■ **WHAT IS BEING ASKED**
What is printed must match, line for line, the records from their first line through the line containing "camera: 150 degrees right, 10 degrees up", with pictures left out.

Stored items:
=-=-=-=-=
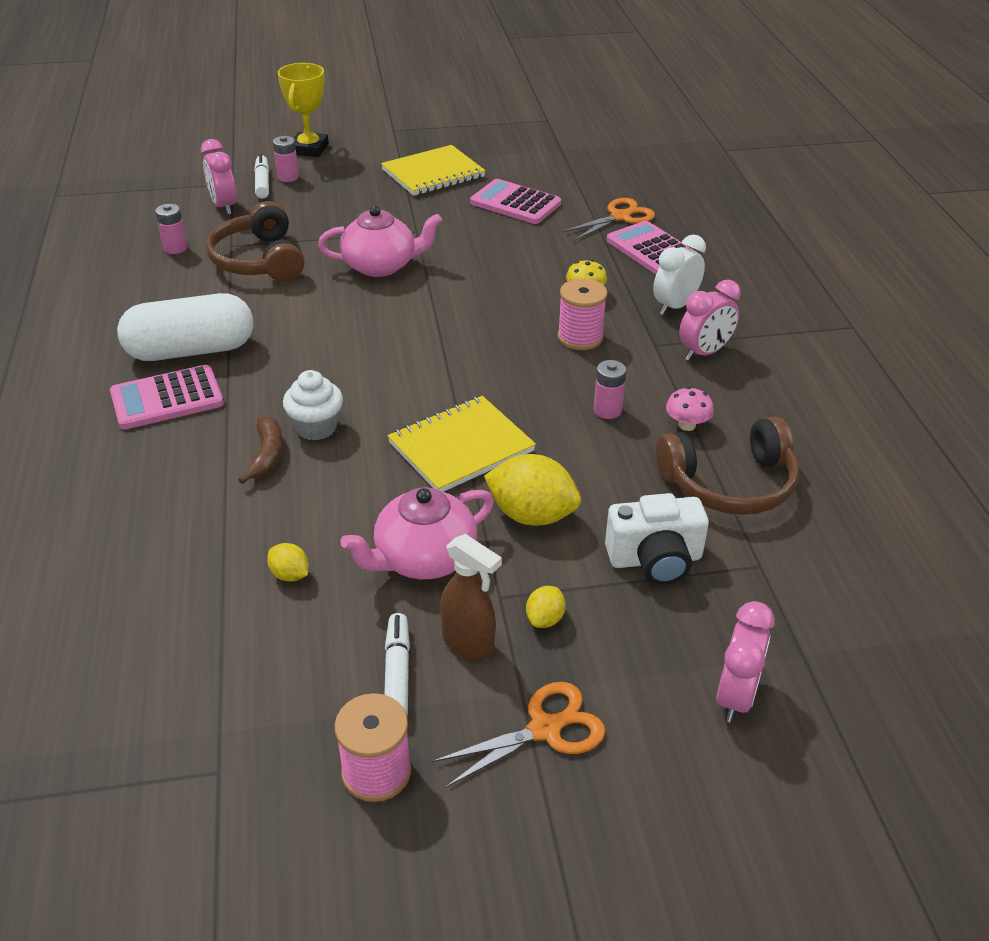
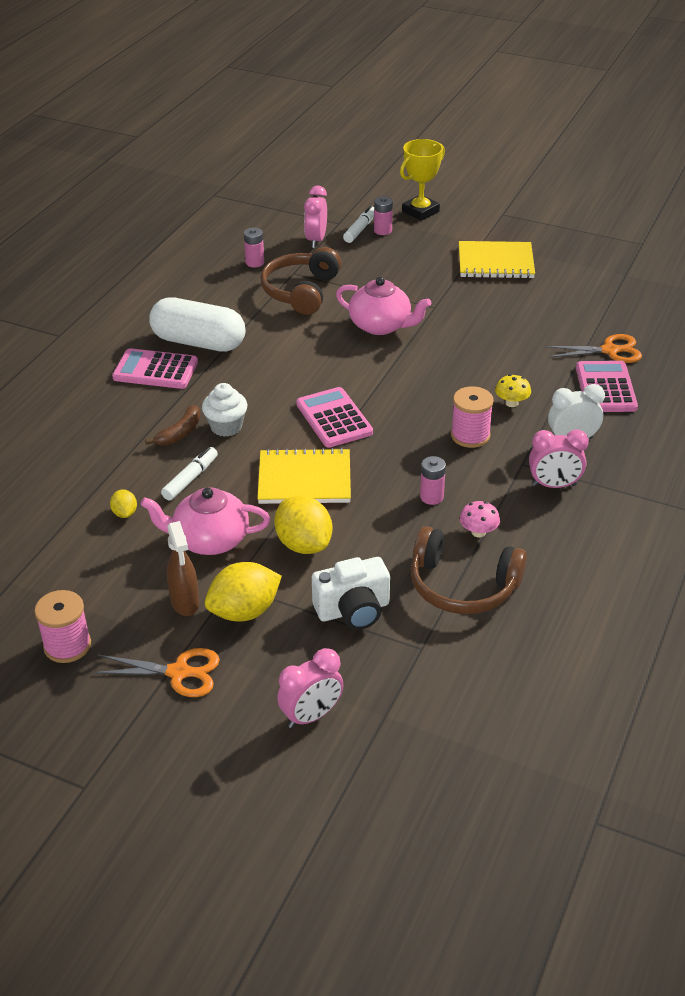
camera: 35 degrees right, 0 degrees up
(397, 674) = (129, 599): white marker -> white marker (190, 479)
(515, 203) = (535, 309): pink calculator -> pink calculator (334, 418)
(545, 619) = (244, 611): yellow lemon -> yellow lemon, size x2.01
(655, 559) = (353, 610): white camera -> white camera turned 45 degrees counterclockwise

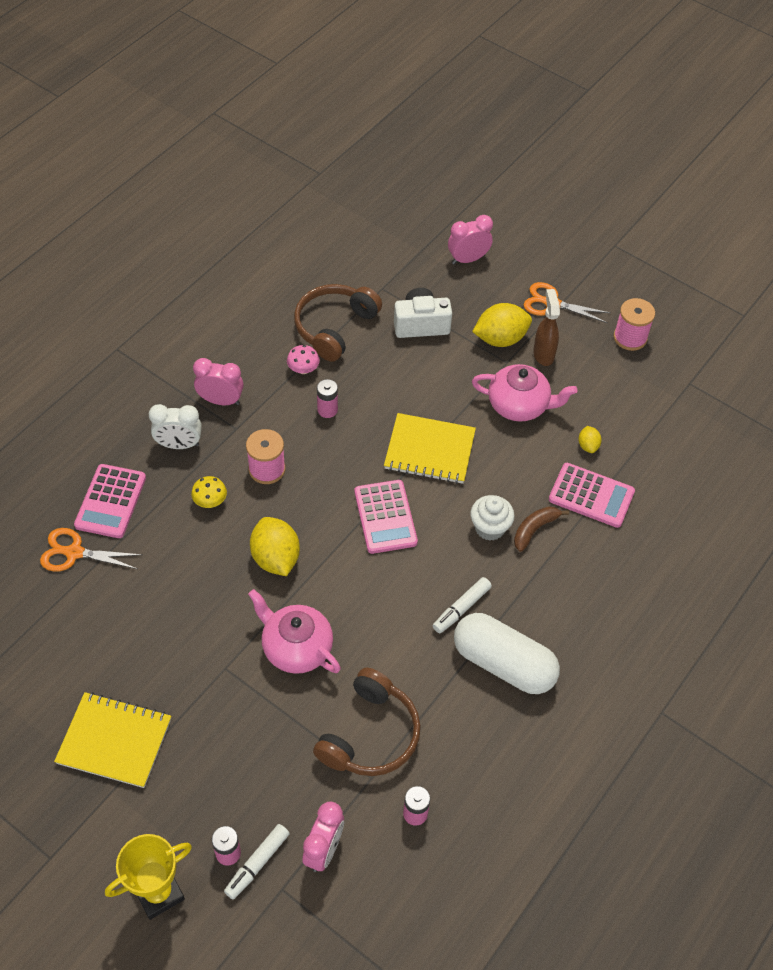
camera: 170 degrees left, 15 degrees up
(155, 370) = (553, 626): pink calculator -> pink calculator (591, 496)
(190, 479) = (529, 471): white marker -> white marker (461, 608)
(304, 544) = (444, 386): yellow lemon -> yellow lemon (275, 558)
(462, 586) = (334, 327): brown headphones -> brown headphones turned 90 degrees counterclockwise

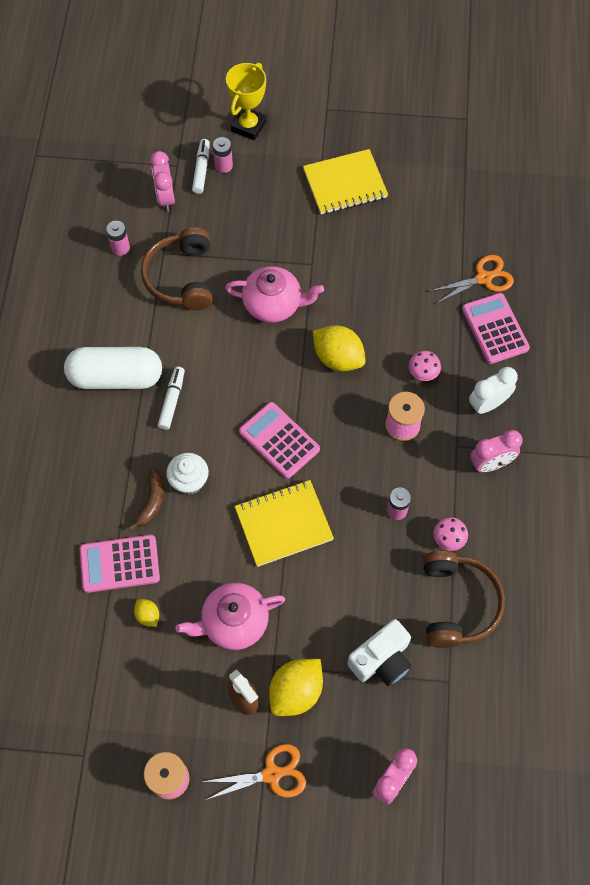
camera: 150 degrees right, 10 degrees up
(210, 501) = (423, 373): yellow mushroom -> pink mushroom

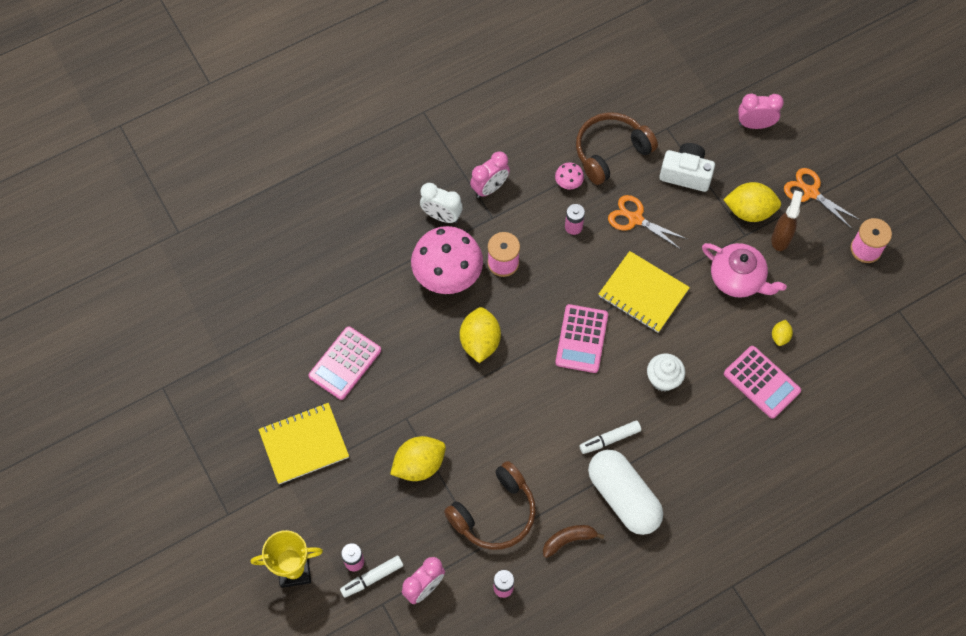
camera: 125 degrees left, 0 degrees up
(152, 502) = (700, 394): brown banana -> brown banana (568, 540)
(264, 250) = (419, 465): none -> yellow lemon
(273, 304) = (466, 422): pink teapot -> none
(345, 184) = (304, 444): yellow notebook -> yellow notebook turned 60 degrees counterclockwise
(423, 373) = (447, 274): pink mushroom -> pink mushroom, size x2.38
(483, 278) = (327, 281): orange scissors -> orange scissors (635, 219)
(490, 464) = (490, 188): pink clock -> pink clock turned 105 degrees clockwise
(495, 329) = (370, 247): pink calculator -> pink calculator (345, 363)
=-=-=-=-=
■ **SOLVED PROBLEM**
camera: 35 degrees right, 0 degrees up
(397, 674) = (129, 599): white marker -> white marker (190, 479)
(515, 203) = (535, 309): pink calculator -> pink calculator (334, 418)
(545, 619) = (244, 611): yellow lemon -> yellow lemon, size x2.01
(655, 559) = (353, 610): white camera -> white camera turned 45 degrees counterclockwise

camera: 170 degrees left, 15 degrees up
(155, 370) = (553, 626): pink calculator -> pink calculator (591, 496)
(190, 479) = (529, 471): white marker -> white marker (461, 608)
(304, 544) = (444, 386): yellow lemon -> yellow lemon (275, 558)
(462, 586) = (334, 327): brown headphones -> brown headphones turned 90 degrees counterclockwise

camera: 150 degrees right, 10 degrees up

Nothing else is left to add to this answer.